EXERCISE INSTRUCTIONS
From the data below, set down exactly the lines between the one holding "TOF pin XSHUT: RX -> A0" and the one holding "MATRIX2 pin CS: B5 -> A7", inclusive, and no others.

RECORD EXCERPTS Block Start

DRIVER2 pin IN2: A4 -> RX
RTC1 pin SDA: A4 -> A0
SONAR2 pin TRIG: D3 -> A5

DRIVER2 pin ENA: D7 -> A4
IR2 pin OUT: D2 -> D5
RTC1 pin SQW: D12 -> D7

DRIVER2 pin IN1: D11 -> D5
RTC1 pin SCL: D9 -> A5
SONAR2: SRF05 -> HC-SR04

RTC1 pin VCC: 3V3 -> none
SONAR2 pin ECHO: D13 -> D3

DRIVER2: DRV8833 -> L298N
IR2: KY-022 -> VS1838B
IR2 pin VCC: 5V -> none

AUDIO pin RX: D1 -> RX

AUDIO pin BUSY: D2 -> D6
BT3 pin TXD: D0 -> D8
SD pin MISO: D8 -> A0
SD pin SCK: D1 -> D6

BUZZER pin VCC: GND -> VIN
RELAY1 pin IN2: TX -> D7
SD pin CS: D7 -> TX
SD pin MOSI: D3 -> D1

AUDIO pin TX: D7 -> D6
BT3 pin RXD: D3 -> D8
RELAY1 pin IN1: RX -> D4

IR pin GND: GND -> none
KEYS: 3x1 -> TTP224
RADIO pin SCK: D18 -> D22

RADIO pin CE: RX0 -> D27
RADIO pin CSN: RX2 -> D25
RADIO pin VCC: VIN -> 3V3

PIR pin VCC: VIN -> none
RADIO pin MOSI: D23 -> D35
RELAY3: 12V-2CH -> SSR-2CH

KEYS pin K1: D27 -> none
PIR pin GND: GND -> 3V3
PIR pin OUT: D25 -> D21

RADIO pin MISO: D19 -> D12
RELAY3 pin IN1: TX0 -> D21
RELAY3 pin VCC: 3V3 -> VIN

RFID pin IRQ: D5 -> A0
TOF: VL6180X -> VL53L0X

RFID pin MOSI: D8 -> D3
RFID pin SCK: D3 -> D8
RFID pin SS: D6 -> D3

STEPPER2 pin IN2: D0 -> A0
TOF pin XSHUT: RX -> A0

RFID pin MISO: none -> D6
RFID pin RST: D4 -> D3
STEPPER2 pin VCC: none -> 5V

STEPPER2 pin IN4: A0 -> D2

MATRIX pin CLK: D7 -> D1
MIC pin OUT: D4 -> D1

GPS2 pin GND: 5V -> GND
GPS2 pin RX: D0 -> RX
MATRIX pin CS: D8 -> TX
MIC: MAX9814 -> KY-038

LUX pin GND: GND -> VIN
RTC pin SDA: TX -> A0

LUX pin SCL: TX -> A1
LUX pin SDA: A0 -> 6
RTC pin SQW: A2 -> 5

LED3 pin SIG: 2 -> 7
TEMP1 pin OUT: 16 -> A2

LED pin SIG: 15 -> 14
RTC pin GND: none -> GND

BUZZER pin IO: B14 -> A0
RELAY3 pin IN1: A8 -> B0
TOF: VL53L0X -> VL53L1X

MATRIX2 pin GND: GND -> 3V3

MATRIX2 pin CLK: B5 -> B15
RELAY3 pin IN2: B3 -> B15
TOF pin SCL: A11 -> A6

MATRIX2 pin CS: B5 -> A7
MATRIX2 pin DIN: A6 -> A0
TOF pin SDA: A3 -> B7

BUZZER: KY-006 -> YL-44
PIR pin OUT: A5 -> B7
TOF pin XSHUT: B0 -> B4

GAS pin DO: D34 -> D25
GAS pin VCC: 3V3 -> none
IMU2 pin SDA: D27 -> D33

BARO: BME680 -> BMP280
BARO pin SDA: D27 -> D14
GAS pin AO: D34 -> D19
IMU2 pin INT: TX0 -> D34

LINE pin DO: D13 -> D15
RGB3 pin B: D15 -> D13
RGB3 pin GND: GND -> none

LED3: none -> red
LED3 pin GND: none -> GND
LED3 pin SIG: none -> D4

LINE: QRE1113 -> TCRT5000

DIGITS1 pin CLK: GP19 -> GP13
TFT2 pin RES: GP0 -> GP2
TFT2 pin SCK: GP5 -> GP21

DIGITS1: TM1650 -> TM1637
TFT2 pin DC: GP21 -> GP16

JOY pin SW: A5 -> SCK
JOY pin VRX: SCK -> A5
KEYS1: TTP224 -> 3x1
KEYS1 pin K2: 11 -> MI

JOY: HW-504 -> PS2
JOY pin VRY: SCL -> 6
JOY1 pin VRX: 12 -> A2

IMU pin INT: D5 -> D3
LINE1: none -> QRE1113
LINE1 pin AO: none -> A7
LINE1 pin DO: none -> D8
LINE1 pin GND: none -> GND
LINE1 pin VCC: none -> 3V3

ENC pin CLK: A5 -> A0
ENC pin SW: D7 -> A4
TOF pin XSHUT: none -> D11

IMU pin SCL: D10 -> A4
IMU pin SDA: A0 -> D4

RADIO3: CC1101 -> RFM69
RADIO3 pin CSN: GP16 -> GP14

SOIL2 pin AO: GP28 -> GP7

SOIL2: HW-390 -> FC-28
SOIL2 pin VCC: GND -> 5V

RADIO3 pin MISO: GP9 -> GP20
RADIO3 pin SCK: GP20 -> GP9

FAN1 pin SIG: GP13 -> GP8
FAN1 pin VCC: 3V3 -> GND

RECORD EXCERPTS Block End

WRITTEN RESPONSE
TOF pin XSHUT: RX -> A0

RFID pin MISO: none -> D6
RFID pin RST: D4 -> D3
STEPPER2 pin VCC: none -> 5V

STEPPER2 pin IN4: A0 -> D2

MATRIX pin CLK: D7 -> D1
MIC pin OUT: D4 -> D1

GPS2 pin GND: 5V -> GND
GPS2 pin RX: D0 -> RX
MATRIX pin CS: D8 -> TX
MIC: MAX9814 -> KY-038

LUX pin GND: GND -> VIN
RTC pin SDA: TX -> A0

LUX pin SCL: TX -> A1
LUX pin SDA: A0 -> 6
RTC pin SQW: A2 -> 5

LED3 pin SIG: 2 -> 7
TEMP1 pin OUT: 16 -> A2

LED pin SIG: 15 -> 14
RTC pin GND: none -> GND

BUZZER pin IO: B14 -> A0
RELAY3 pin IN1: A8 -> B0
TOF: VL53L0X -> VL53L1X

MATRIX2 pin GND: GND -> 3V3

MATRIX2 pin CLK: B5 -> B15
RELAY3 pin IN2: B3 -> B15
TOF pin SCL: A11 -> A6

MATRIX2 pin CS: B5 -> A7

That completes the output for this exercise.